(Two-scene object counts)
-*-
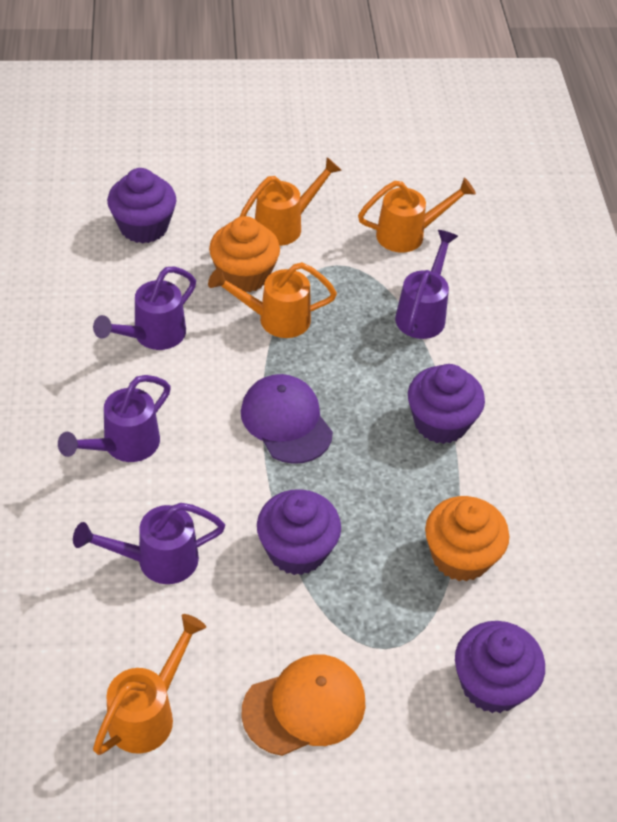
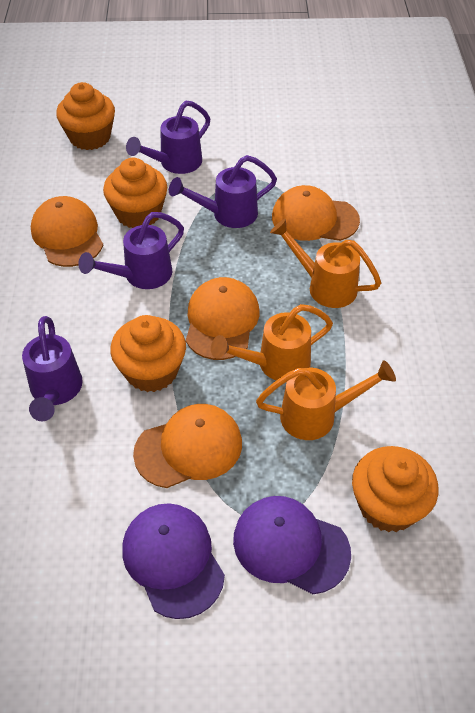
orange cap: [241,654,366,756] = 1 -> [31,196,103,267] [133,404,242,488] [186,277,259,360] [272,185,360,241] = 4
orange cupcake: [209,216,280,292] [425,496,509,582] = 2 -> [56,82,115,150] [103,158,167,228] [110,315,186,392] [352,446,438,532] = 4
orange watering can: [93,614,206,755] [208,262,337,338] [239,157,342,246] [358,177,476,253] = 4 -> [211,304,333,380] [256,360,396,440] [270,219,381,308] = 3
purple cap: [241,374,333,464] = 1 -> [122,503,225,619] [233,496,351,594] = 2
purple cupcake: [107,168,176,244] [257,489,341,575] [408,364,485,444] [455,621,545,713] = 4 -> none = 0

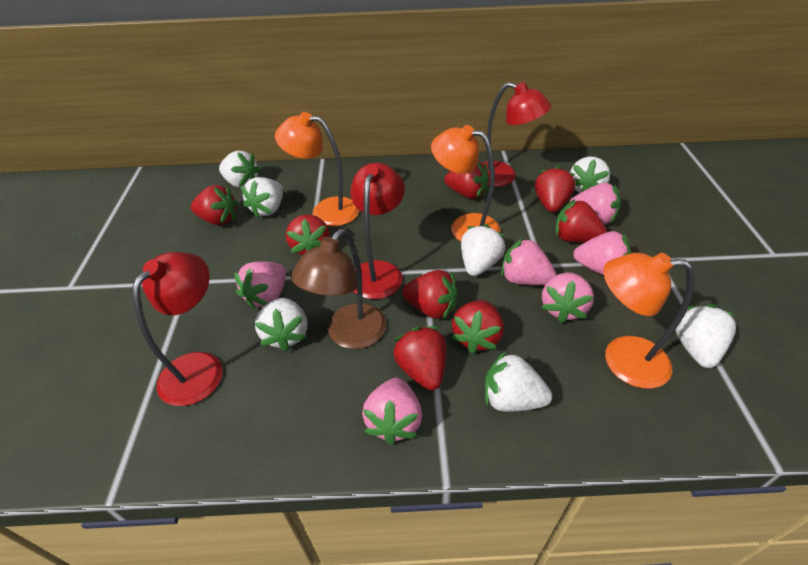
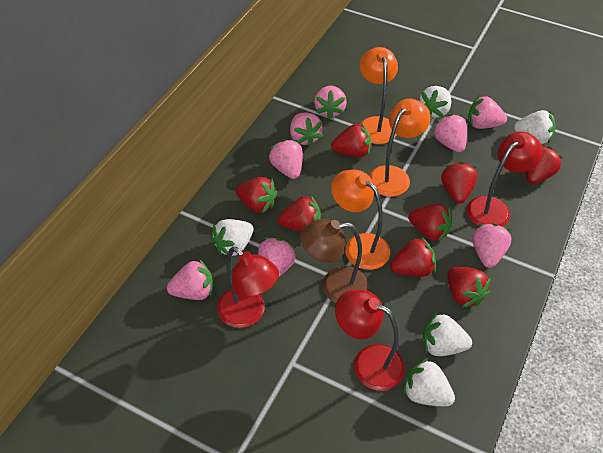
pink strawberry: [234,261,286,309] [362,378,422,445] [501,237,556,285] [541,272,594,323] [569,183,621,224] [573,231,632,275] = 6 -> [167,259,213,300] [258,237,297,277] [269,139,303,179] [290,113,323,147] [314,86,347,119] [432,114,467,152] [468,95,507,129] [472,223,511,268] = 8
white strawberry: [219,151,261,188] [241,177,283,218] [255,298,308,351] [461,224,505,276] [485,351,552,412] [570,157,610,193] [675,305,736,368] = 7 -> [211,219,254,258] [403,358,455,406] [420,86,451,118] [423,313,472,356] [514,110,556,144] = 5

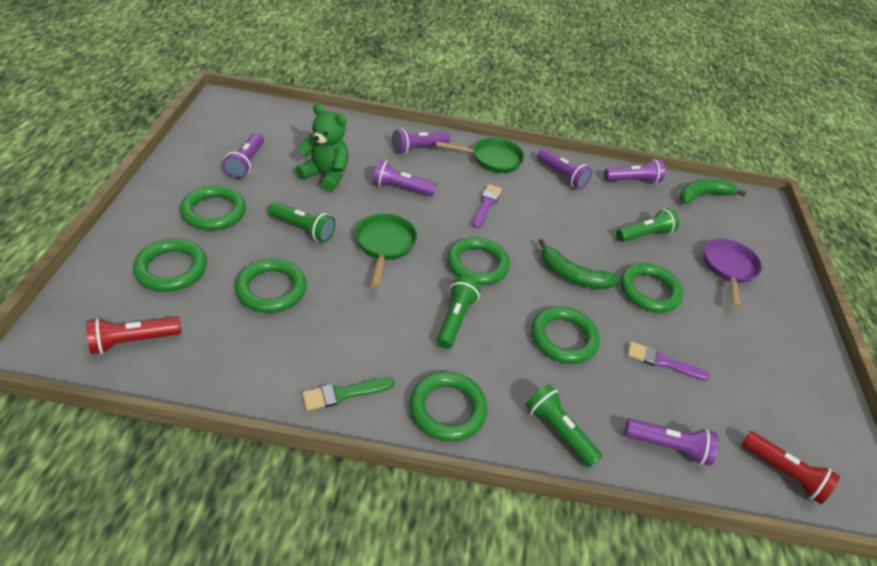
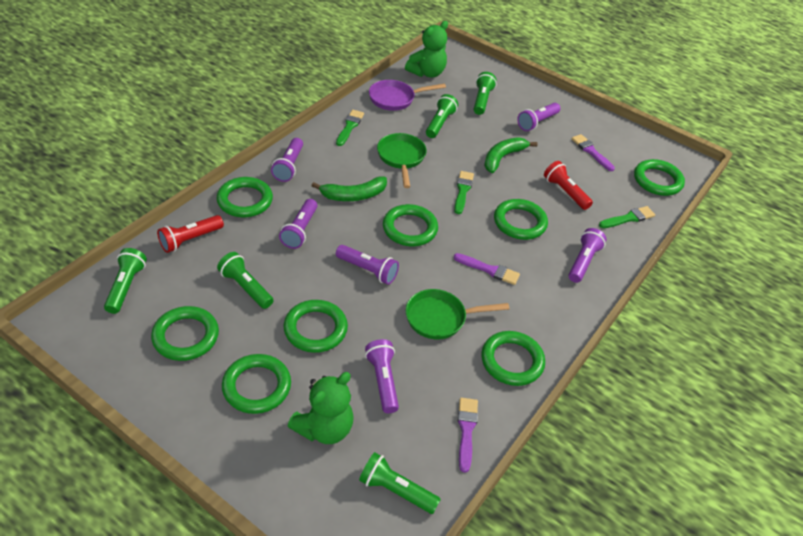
green brush: [302,377,394,411] = 1 -> [336,110,364,146] [454,171,474,214] [599,206,655,228] = 3
green flashlight: [268,202,336,242] [437,277,480,349] [525,384,602,467] [616,208,679,242] = 4 -> [104,248,147,314] [217,252,274,309] [359,452,441,514] [426,94,458,138] [474,72,497,115] = 5
green ring: [133,238,207,292] [180,185,246,231] [235,258,307,313] [410,371,487,442] [447,237,510,285] [531,306,600,364] [620,263,683,313] = 7 -> [151,306,219,361] [217,177,273,217] [222,354,291,414] [284,300,348,353] [383,204,438,246] [481,331,545,386] [494,199,548,240] [634,159,685,196] = 8
green teddy bear: [295,104,349,192] = 1 -> [288,372,354,444] [405,21,448,78] = 2
purple brush: [472,184,502,228] [627,341,710,381] = 2 -> [454,253,520,285] [458,398,478,473] [571,134,615,171] = 3

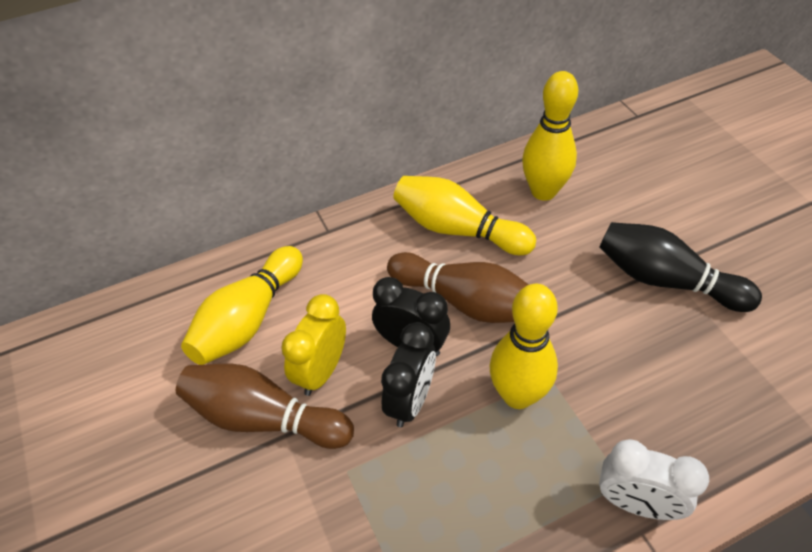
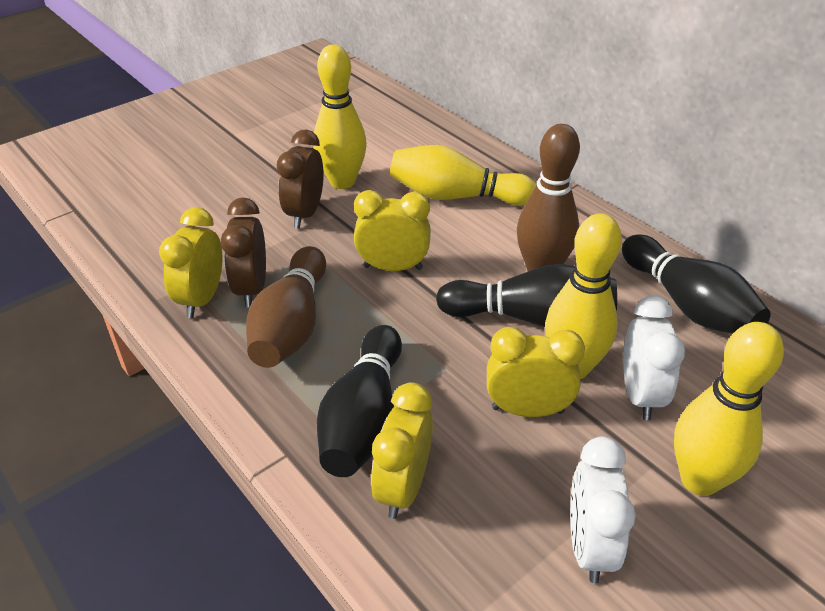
black bowling pin: [599,222,762,312] = 1 -> [317,325,402,477] [436,264,617,327] [622,234,770,334] = 3
black clock: [372,277,450,356] [381,322,436,427] = 2 -> none = 0
brown clock: none = 0 -> [221,197,266,307] [277,129,324,228] = 2
white clock: [599,439,709,520] = 1 -> [570,437,636,583] [623,295,685,420] = 2
yellow clock: [281,294,346,396] = 1 -> [159,207,223,318] [354,190,431,271] [371,382,433,519] [487,327,585,417] = 4

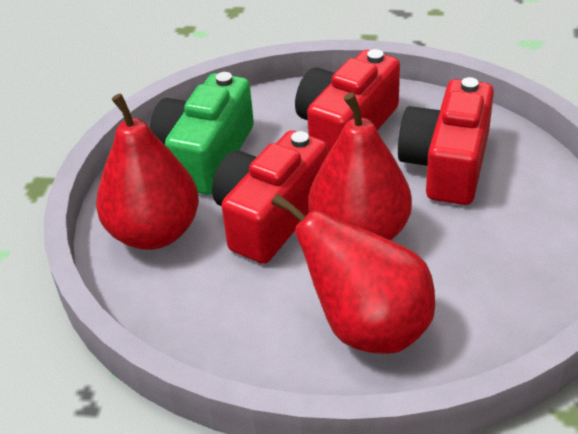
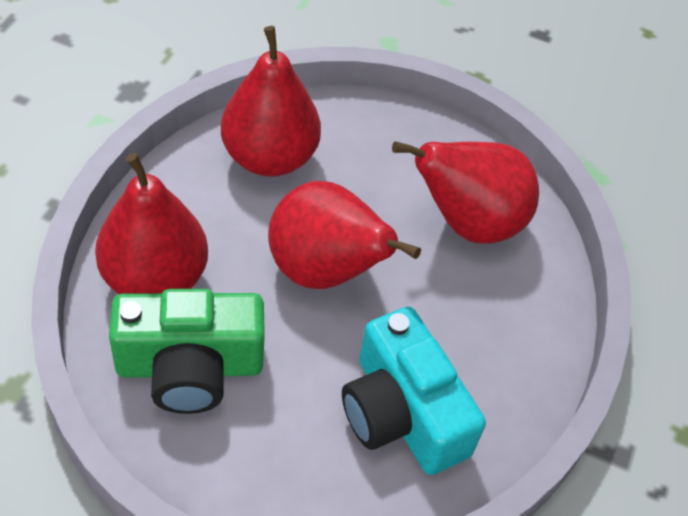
red camera: [212,130,328,264] [295,49,400,153] [398,77,494,205] = 3 -> none = 0
red pear: [96,93,199,250] [271,193,435,354] [308,93,412,241] = 3 -> [95,153,208,294] [221,26,321,177] [268,181,421,289] [392,141,539,244] = 4
turquoise camera: none = 0 -> [342,307,486,475] = 1

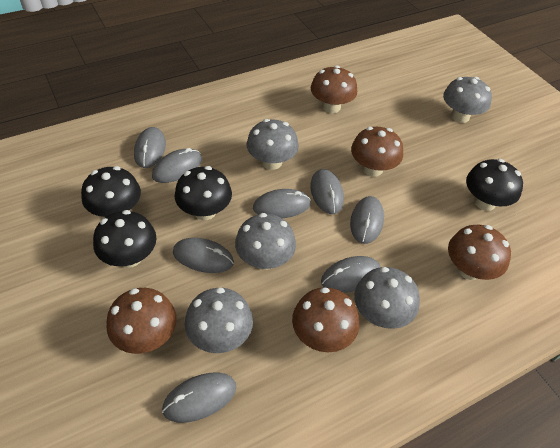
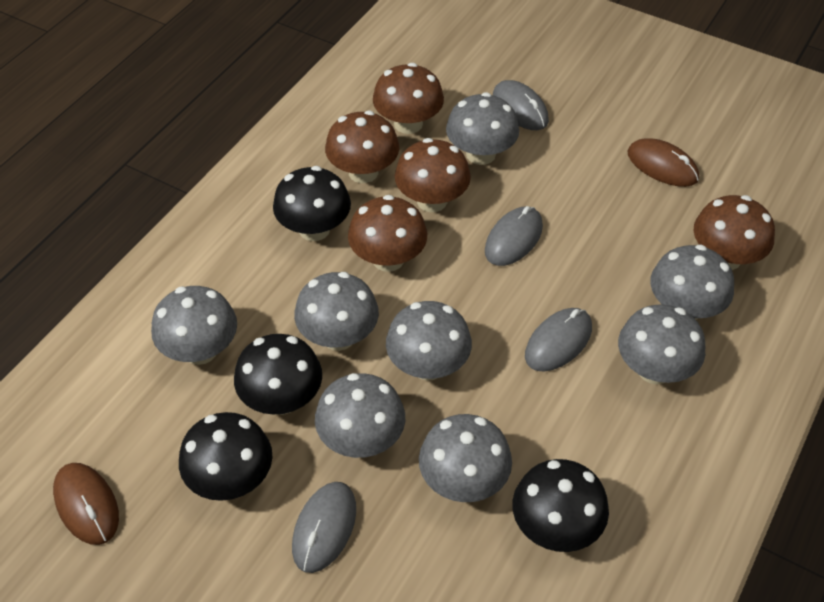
brown mouse: none = 0 -> [53,463,119,545] [627,138,699,187] = 2
grey mouse: [134,127,166,168] [152,148,202,183] [162,372,236,423] [173,238,234,273] [253,189,311,218] [310,169,344,214] [321,256,380,293] [350,196,384,244] = 8 -> [292,482,356,573] [485,206,543,266] [493,80,549,130] [525,308,592,372] = 4
grey mushroom: [185,287,253,353] [235,213,296,270] [247,119,299,170] [354,267,420,329] [443,77,492,123] = 5 -> [151,286,237,365] [294,272,379,351] [315,373,405,458] [386,301,472,381] [419,414,512,502] [446,92,519,165] [618,304,705,384] [650,245,734,320] = 8

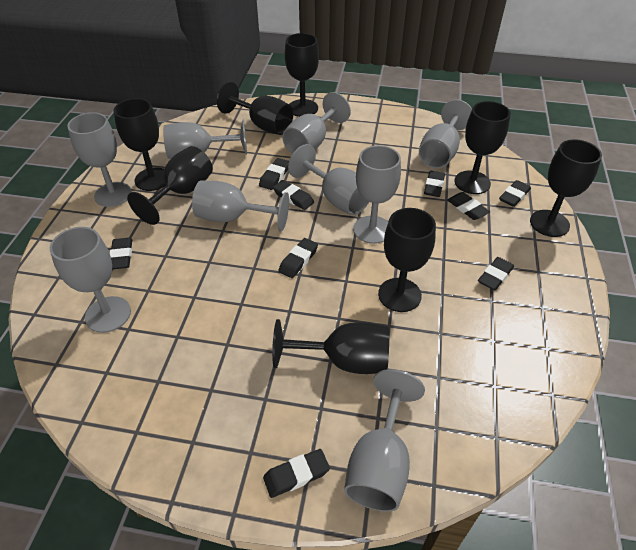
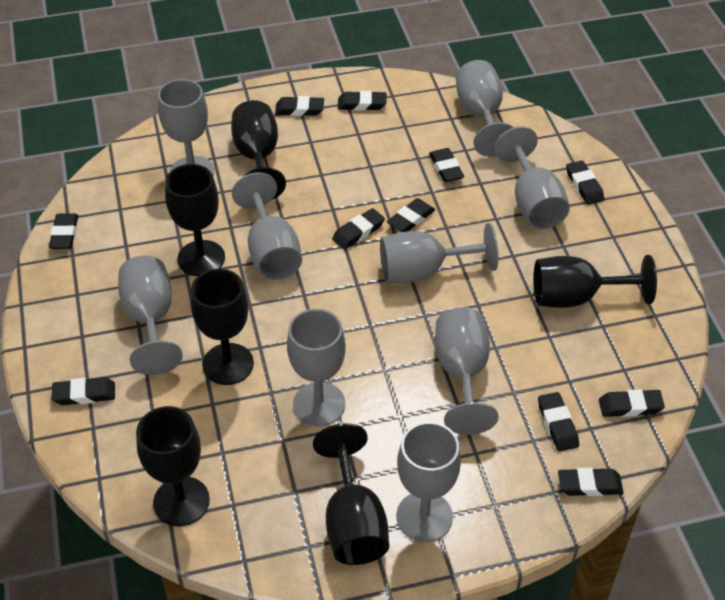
black eraser: [110,238,132,270] [259,158,289,190] [263,449,330,498] [273,180,314,210] [279,238,318,278] [424,171,445,197] [447,192,490,220] [478,257,514,290] [499,180,531,207] = 9 -> [49,213,78,249] [52,377,115,405] [275,96,324,116] [332,208,385,249] [338,91,386,111] [387,198,435,232] [429,148,464,182] [538,392,579,452] [558,468,624,496] [566,160,604,205] [599,389,665,417] = 11
black goblet: [114,98,166,191] [127,146,213,225] [217,82,293,135] [272,319,389,374] [285,33,319,117] [378,208,436,312] [455,101,511,194] [530,139,602,237] = 8 -> [136,406,210,526] [165,164,225,276] [191,269,254,385] [231,100,286,200] [313,423,389,565] [533,255,657,308] = 6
-*-
Please reproduce exactly and only the lines from the first line of the records through the line containing "purple cupcake: [107,168,176,244]", both included, omitting any pictures.

[Expected answer]
orange cap: [241,654,366,756] = 1 -> [31,196,103,267] [133,404,242,488] [186,277,259,360] [272,185,360,241] = 4
orange cupcake: [209,216,280,292] [425,496,509,582] = 2 -> [56,82,115,150] [103,158,167,228] [110,315,186,392] [352,446,438,532] = 4
orange watering can: [93,614,206,755] [208,262,337,338] [239,157,342,246] [358,177,476,253] = 4 -> [211,304,333,380] [256,360,396,440] [270,219,381,308] = 3
purple cap: [241,374,333,464] = 1 -> [122,503,225,619] [233,496,351,594] = 2
purple cupcake: [107,168,176,244] [257,489,341,575] [408,364,485,444] [455,621,545,713] = 4 -> none = 0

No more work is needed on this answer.